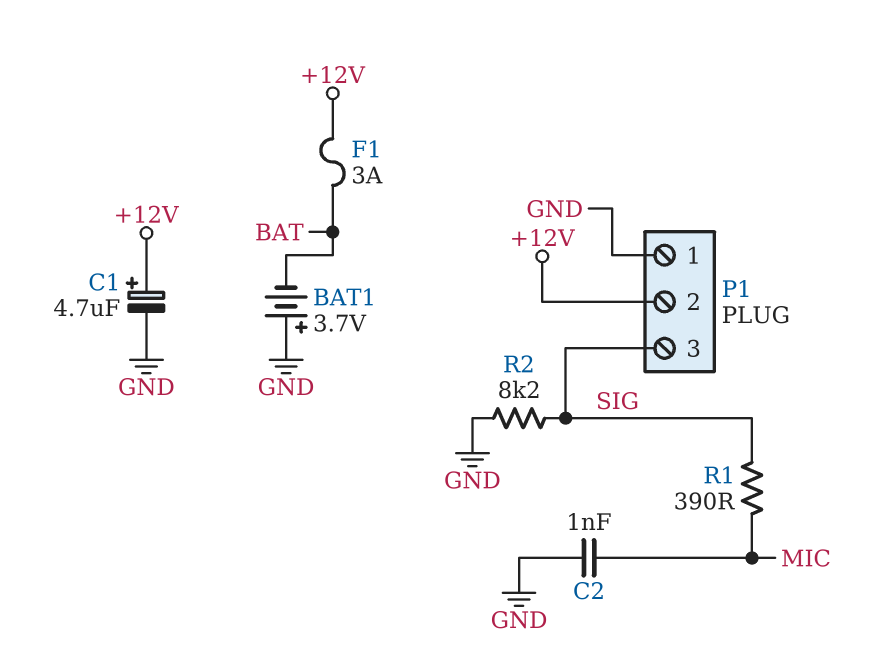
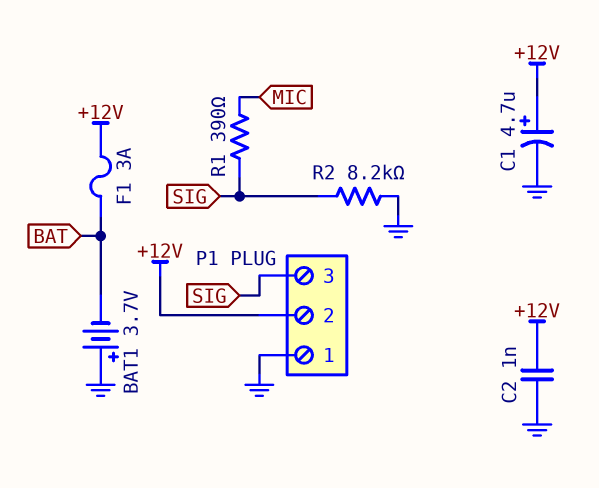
C2: 1nF (GND, MIC) -> 1nF (+12V, GND)

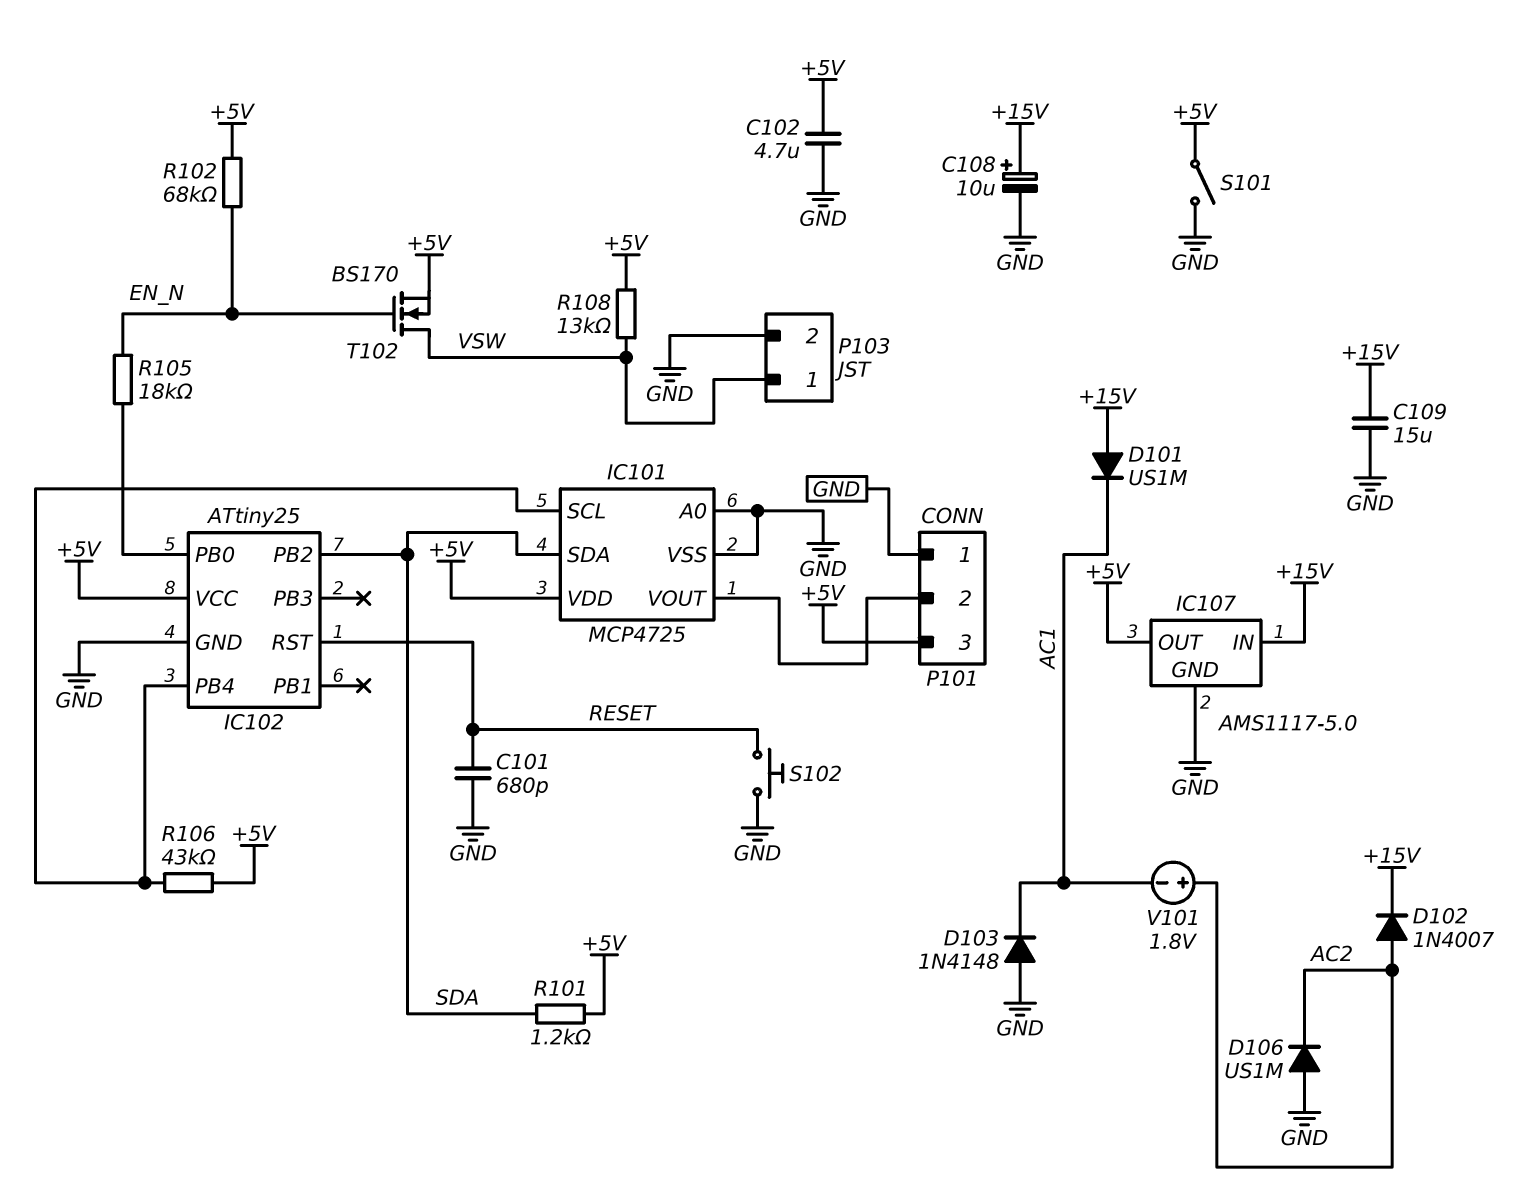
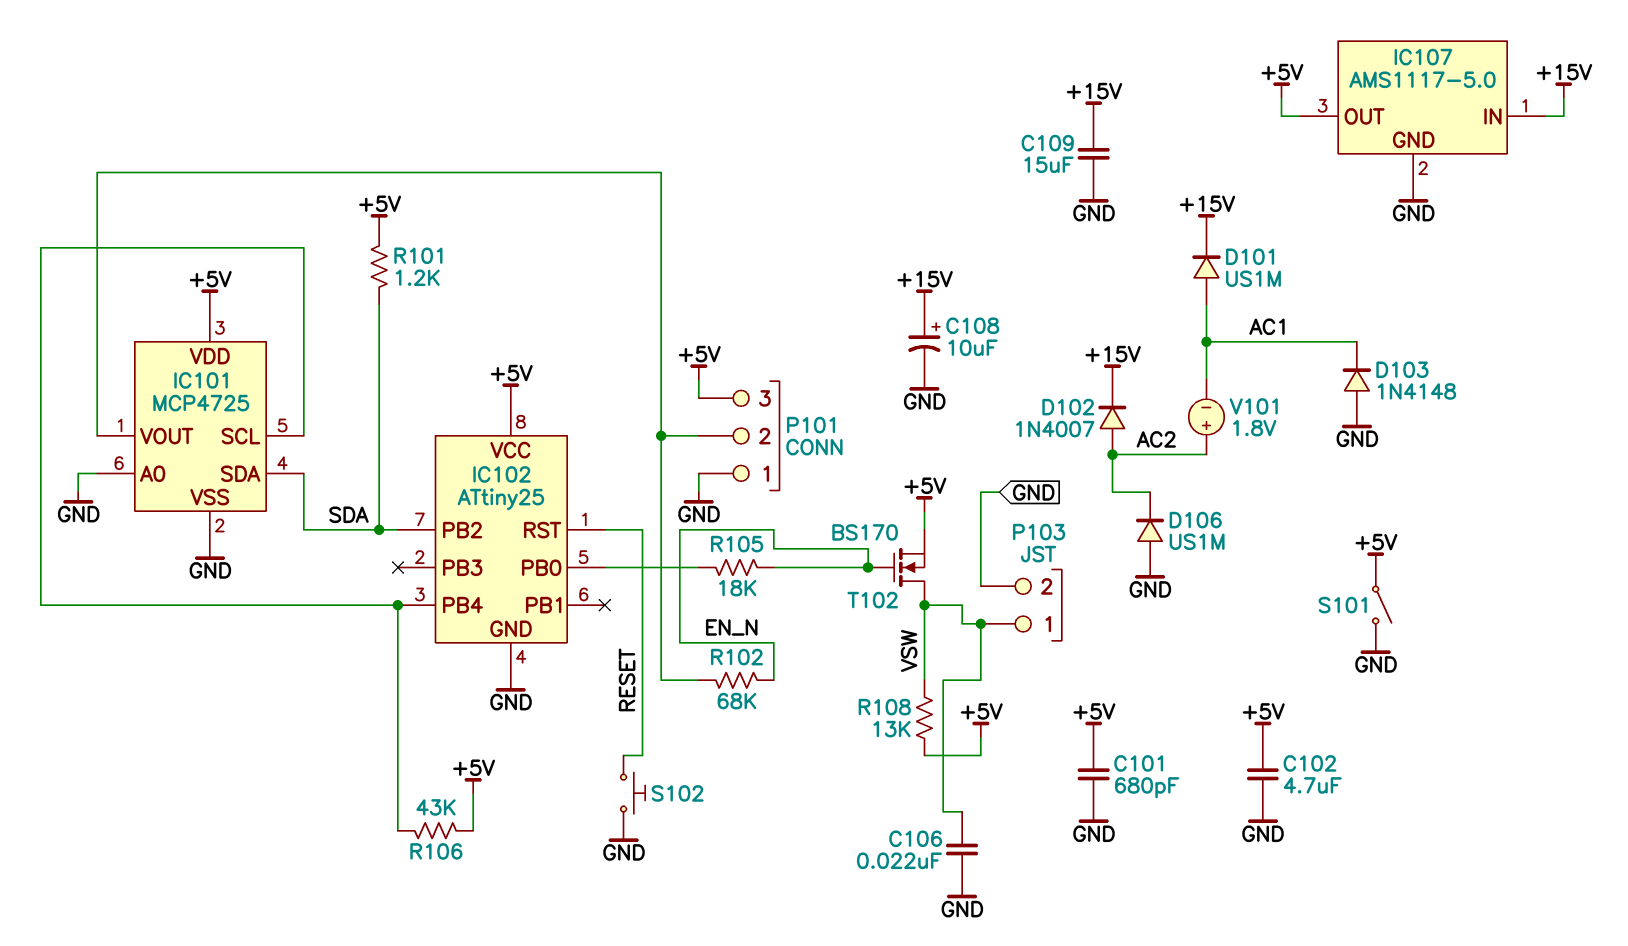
C101: 680pF (GND, RESET) -> 680pF (+5V, GND)
C106: none -> 22nF (GND, VSW)
D101: diode US1M (A +15V, K AC1) -> diode US1M (A AC1, K +15V)
R102: 68k (+5V, EN_N) -> 68k (EN_N, IC101/VOUT)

- - -

Through the final line of the listing, beginning at the line that contains "C101: 680pF (GND, RESET) -> 680pF (+5V, GND)", every line is to be set down exactly, with no others.

C101: 680pF (GND, RESET) -> 680pF (+5V, GND)
C106: none -> 22nF (GND, VSW)
D101: diode US1M (A +15V, K AC1) -> diode US1M (A AC1, K +15V)
R102: 68k (+5V, EN_N) -> 68k (EN_N, IC101/VOUT)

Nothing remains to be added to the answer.